## ASSIGNMENT:
Return the entries exactly as they appear.

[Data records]
[Start of section]

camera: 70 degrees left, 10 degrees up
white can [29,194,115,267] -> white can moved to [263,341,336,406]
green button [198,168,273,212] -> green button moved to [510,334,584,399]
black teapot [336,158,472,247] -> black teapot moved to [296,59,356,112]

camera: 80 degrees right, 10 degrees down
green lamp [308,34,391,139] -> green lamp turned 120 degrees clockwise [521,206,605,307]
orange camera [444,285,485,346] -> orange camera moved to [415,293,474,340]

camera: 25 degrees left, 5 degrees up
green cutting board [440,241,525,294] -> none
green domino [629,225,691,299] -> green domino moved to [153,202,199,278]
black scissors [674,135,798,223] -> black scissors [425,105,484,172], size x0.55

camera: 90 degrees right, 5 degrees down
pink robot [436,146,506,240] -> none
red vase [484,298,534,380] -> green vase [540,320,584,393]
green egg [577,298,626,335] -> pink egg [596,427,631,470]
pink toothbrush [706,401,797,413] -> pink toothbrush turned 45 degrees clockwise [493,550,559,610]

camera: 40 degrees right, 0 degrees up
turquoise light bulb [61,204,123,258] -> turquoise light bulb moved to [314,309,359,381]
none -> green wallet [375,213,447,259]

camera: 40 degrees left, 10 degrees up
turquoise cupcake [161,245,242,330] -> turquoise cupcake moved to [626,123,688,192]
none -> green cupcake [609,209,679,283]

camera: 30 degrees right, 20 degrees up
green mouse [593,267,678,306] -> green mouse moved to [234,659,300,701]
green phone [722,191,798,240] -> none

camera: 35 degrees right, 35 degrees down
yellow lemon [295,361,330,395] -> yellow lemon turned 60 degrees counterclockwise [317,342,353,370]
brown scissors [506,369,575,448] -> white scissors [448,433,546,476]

[End of section]

## TASK RESULT:
camera: 70 degrees left, 10 degrees up
white can [29,194,115,267] -> white can moved to [263,341,336,406]
green button [198,168,273,212] -> green button moved to [510,334,584,399]
black teapot [336,158,472,247] -> black teapot moved to [296,59,356,112]

camera: 80 degrees right, 10 degrees down
green lamp [308,34,391,139] -> green lamp turned 120 degrees clockwise [521,206,605,307]
orange camera [444,285,485,346] -> orange camera moved to [415,293,474,340]

camera: 25 degrees left, 5 degrees up
green cutting board [440,241,525,294] -> none
green domino [629,225,691,299] -> green domino moved to [153,202,199,278]
black scissors [674,135,798,223] -> black scissors [425,105,484,172], size x0.55

camera: 90 degrees right, 5 degrees down
pink robot [436,146,506,240] -> none
red vase [484,298,534,380] -> green vase [540,320,584,393]
green egg [577,298,626,335] -> pink egg [596,427,631,470]
pink toothbrush [706,401,797,413] -> pink toothbrush turned 45 degrees clockwise [493,550,559,610]

camera: 40 degrees right, 0 degrees up
turquoise light bulb [61,204,123,258] -> turquoise light bulb moved to [314,309,359,381]
none -> green wallet [375,213,447,259]

camera: 40 degrees left, 10 degrees up
turquoise cupcake [161,245,242,330] -> turquoise cupcake moved to [626,123,688,192]
none -> green cupcake [609,209,679,283]

camera: 30 degrees right, 20 degrees up
green mouse [593,267,678,306] -> green mouse moved to [234,659,300,701]
green phone [722,191,798,240] -> none

camera: 35 degrees right, 35 degrees down
yellow lemon [295,361,330,395] -> yellow lemon turned 60 degrees counterclockwise [317,342,353,370]
brown scissors [506,369,575,448] -> white scissors [448,433,546,476]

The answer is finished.